=== RECORDS PROVIDED ===
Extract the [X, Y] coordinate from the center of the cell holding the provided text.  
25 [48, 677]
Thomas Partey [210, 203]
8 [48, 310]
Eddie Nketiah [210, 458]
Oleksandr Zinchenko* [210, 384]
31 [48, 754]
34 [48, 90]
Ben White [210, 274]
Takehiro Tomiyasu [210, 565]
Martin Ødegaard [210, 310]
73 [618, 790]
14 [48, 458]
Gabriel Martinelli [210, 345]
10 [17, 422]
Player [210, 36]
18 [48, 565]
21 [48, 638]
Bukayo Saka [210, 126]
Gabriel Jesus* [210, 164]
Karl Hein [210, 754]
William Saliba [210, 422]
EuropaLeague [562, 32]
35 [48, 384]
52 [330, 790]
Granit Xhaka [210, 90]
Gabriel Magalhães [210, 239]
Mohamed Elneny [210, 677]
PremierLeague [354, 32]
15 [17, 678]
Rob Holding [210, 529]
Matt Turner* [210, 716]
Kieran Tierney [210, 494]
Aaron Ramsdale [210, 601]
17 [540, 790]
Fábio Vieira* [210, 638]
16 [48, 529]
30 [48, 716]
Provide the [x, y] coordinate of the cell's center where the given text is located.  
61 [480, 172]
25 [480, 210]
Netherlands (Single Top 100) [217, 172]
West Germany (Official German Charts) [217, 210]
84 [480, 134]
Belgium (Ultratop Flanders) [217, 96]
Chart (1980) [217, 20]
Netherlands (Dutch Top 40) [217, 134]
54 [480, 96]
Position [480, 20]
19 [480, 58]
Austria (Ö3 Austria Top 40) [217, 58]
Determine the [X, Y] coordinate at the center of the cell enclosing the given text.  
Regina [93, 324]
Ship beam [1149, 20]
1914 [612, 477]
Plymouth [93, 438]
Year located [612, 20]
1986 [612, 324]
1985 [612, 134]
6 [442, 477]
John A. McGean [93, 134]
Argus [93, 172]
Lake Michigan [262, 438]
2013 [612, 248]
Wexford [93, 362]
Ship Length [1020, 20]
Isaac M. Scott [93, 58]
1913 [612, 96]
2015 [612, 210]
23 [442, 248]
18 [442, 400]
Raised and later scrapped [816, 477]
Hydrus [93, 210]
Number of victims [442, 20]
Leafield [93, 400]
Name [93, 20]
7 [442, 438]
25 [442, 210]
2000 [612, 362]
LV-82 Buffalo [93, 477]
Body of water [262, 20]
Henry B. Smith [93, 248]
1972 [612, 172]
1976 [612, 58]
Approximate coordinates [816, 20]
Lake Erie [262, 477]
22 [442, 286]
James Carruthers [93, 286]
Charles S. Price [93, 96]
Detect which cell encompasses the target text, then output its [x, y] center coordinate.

=== GIVEN REQUEST ===
Reproduce verbatim every line from the beginning of the records through the line containing "18 [48, 565]", inclusive.

=== EXPECTED OUTPUT ===
Extract the [X, Y] coordinate from the center of the cell holding the provided text.  
25 [48, 677]
Thomas Partey [210, 203]
8 [48, 310]
Eddie Nketiah [210, 458]
Oleksandr Zinchenko* [210, 384]
31 [48, 754]
34 [48, 90]
Ben White [210, 274]
Takehiro Tomiyasu [210, 565]
Martin Ødegaard [210, 310]
73 [618, 790]
14 [48, 458]
Gabriel Martinelli [210, 345]
10 [17, 422]
Player [210, 36]
18 [48, 565]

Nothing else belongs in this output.